[Materials provided Boundary: Start]

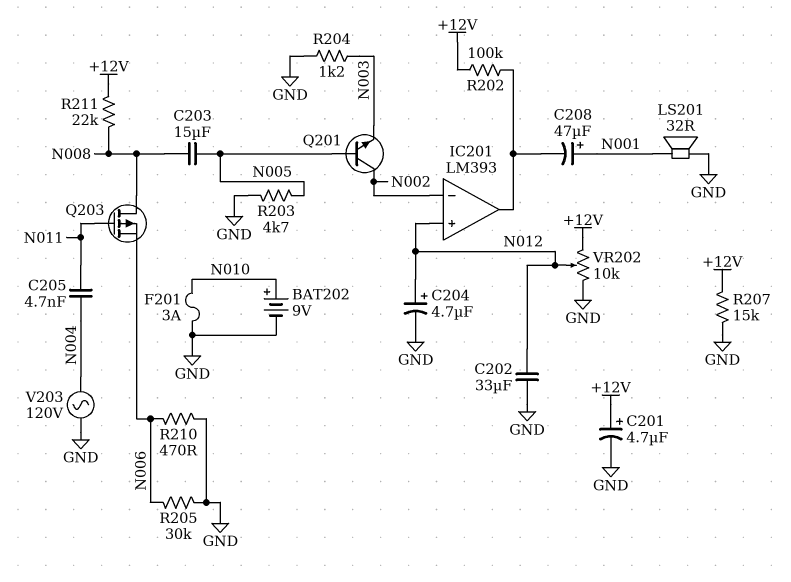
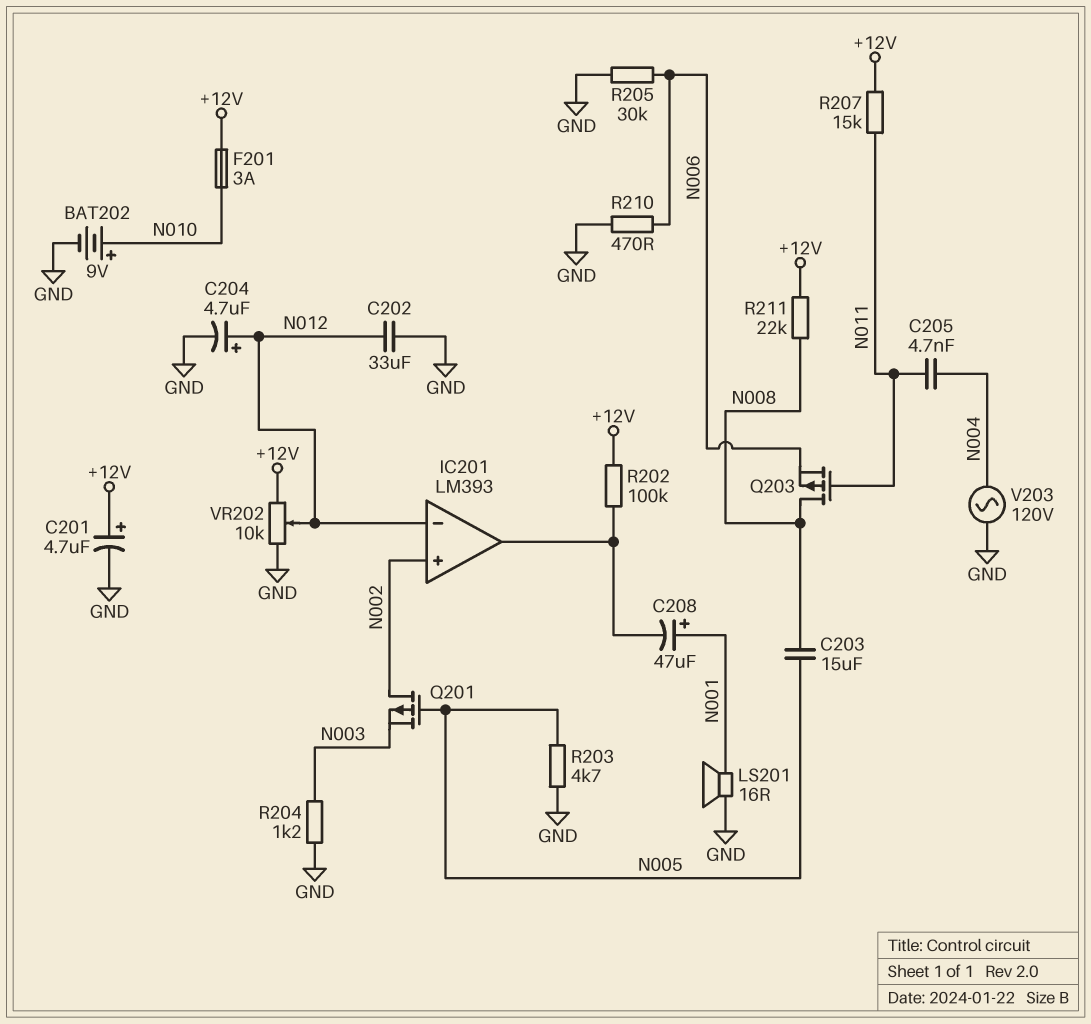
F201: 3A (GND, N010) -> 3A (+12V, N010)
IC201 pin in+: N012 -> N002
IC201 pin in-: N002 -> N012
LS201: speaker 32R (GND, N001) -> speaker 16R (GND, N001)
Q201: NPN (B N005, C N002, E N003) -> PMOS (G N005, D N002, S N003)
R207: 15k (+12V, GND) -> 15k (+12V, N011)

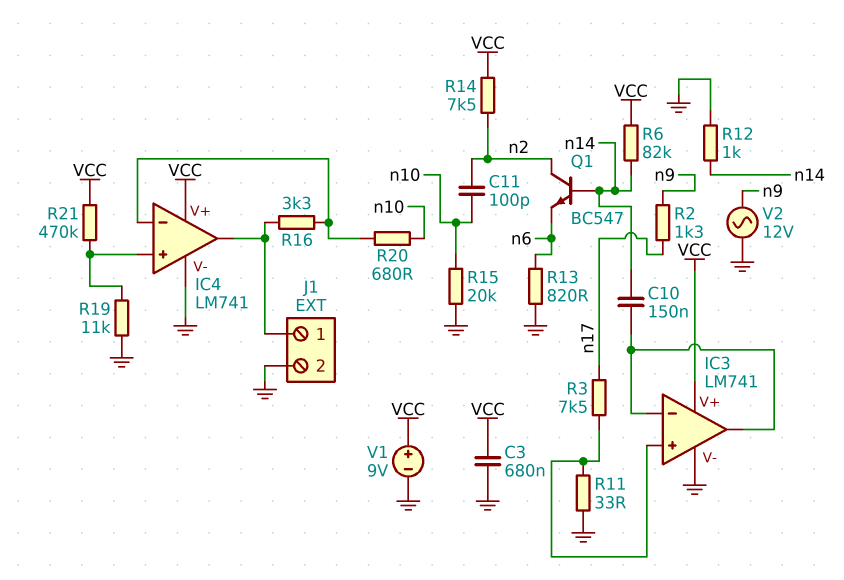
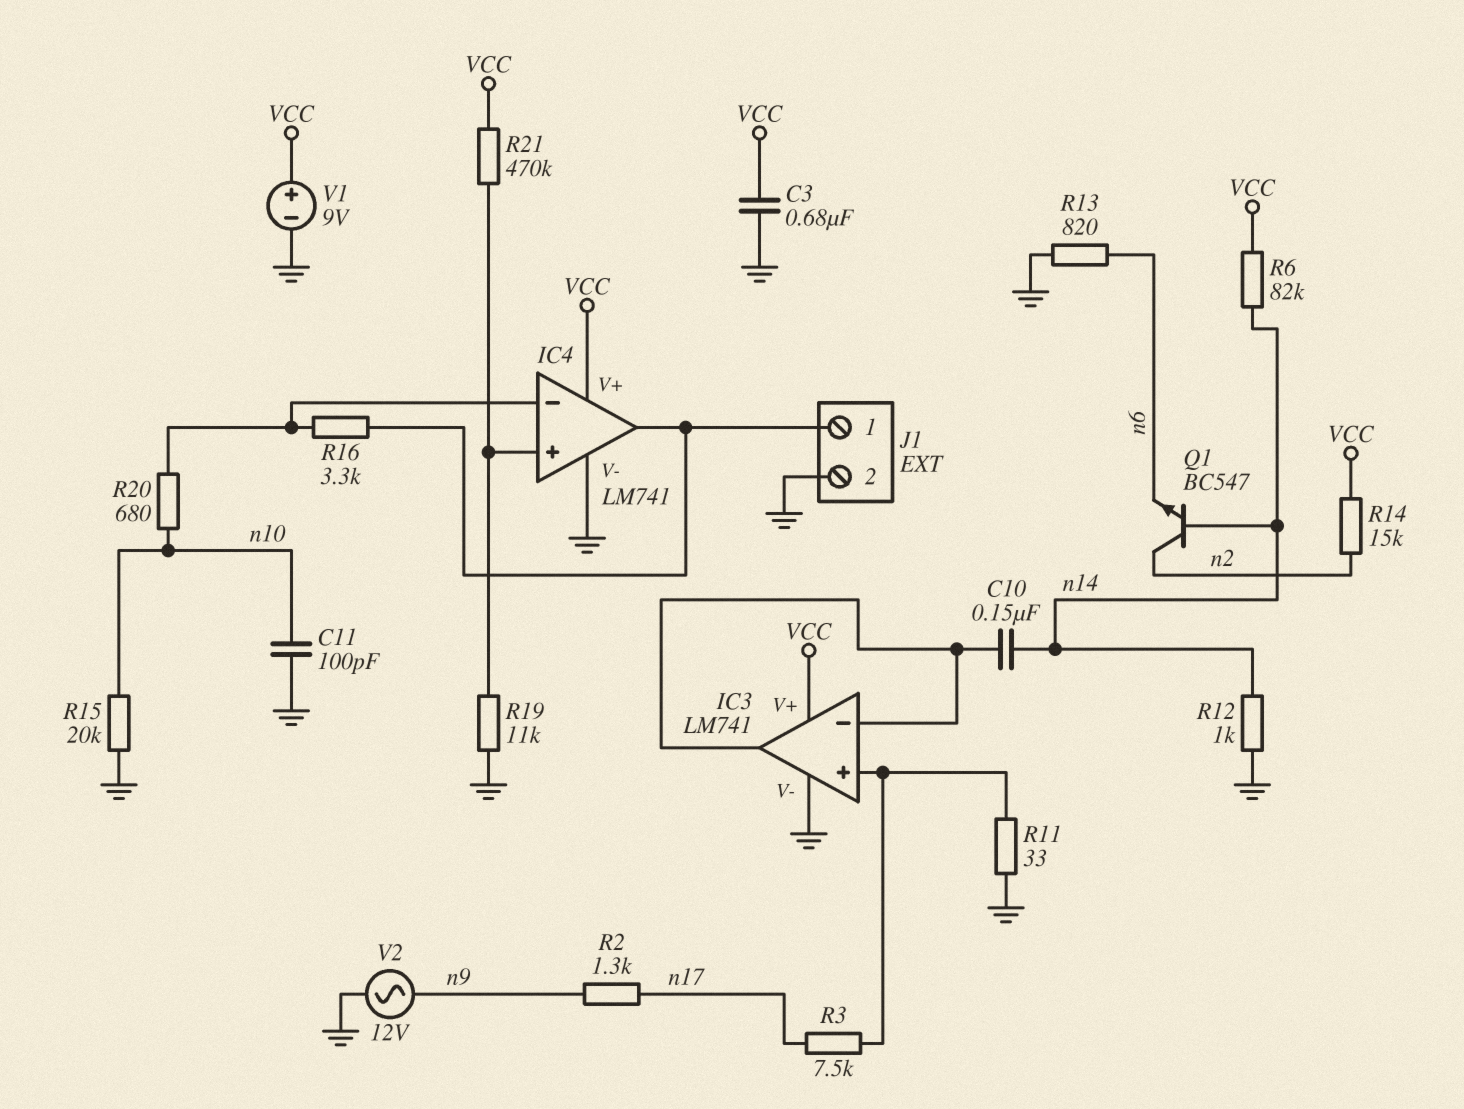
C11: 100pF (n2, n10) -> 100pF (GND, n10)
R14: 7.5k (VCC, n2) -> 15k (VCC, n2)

[Materials provided Boundary: End]

Output the full set of records above without changing a word, and drop the images.

F201: 3A (GND, N010) -> 3A (+12V, N010)
IC201 pin in+: N012 -> N002
IC201 pin in-: N002 -> N012
LS201: speaker 32R (GND, N001) -> speaker 16R (GND, N001)
Q201: NPN (B N005, C N002, E N003) -> PMOS (G N005, D N002, S N003)
R207: 15k (+12V, GND) -> 15k (+12V, N011)

C11: 100pF (n2, n10) -> 100pF (GND, n10)
R14: 7.5k (VCC, n2) -> 15k (VCC, n2)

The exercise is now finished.